# Material supplied
[Start of section]

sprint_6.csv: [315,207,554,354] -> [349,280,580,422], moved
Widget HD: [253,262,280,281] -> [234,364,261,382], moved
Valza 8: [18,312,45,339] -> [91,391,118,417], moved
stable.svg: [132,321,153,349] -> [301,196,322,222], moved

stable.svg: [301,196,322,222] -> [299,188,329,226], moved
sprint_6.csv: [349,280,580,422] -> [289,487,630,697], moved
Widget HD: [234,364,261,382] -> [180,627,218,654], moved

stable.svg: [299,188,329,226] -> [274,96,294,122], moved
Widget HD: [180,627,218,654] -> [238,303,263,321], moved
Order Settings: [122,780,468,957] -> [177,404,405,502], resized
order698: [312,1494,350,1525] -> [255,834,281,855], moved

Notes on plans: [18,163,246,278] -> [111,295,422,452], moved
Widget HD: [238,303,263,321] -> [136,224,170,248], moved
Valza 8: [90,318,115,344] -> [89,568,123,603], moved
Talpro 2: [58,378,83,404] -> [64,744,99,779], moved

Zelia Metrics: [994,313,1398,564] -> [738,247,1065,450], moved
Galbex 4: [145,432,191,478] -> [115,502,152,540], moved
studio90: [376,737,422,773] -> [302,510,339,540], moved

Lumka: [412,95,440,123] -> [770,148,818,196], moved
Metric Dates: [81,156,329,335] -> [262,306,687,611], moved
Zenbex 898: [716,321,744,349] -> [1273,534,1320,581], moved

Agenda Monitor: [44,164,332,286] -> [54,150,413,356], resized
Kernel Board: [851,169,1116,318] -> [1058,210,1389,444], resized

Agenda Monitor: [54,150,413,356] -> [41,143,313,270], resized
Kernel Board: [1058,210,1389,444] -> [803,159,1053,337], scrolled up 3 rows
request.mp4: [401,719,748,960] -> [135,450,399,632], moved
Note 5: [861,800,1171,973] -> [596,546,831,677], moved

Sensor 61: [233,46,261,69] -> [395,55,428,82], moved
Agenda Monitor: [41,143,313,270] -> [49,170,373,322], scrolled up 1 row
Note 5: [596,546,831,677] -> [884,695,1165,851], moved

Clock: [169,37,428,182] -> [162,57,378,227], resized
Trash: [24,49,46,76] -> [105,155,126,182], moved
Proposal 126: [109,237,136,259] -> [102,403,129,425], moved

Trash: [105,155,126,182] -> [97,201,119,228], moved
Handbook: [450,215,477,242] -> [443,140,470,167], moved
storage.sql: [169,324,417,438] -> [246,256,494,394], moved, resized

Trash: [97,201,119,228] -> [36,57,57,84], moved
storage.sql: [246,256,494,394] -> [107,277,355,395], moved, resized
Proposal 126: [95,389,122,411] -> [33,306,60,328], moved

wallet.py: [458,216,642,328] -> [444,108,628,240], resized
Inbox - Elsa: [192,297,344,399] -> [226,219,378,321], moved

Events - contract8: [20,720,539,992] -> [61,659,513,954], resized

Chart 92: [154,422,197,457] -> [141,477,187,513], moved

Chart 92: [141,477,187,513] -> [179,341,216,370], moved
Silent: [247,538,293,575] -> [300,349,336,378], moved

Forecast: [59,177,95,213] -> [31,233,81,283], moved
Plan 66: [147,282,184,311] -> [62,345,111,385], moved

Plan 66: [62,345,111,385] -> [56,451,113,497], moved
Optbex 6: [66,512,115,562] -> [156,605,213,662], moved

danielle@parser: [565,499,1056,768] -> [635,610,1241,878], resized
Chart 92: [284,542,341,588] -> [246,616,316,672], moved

[End of section]

# Exercise
If a line in the data above includes the string "Valza", copy it.

# Expected answer
Valza 8: [18,312,45,339] -> [91,391,118,417], moved
Valza 8: [90,318,115,344] -> [89,568,123,603], moved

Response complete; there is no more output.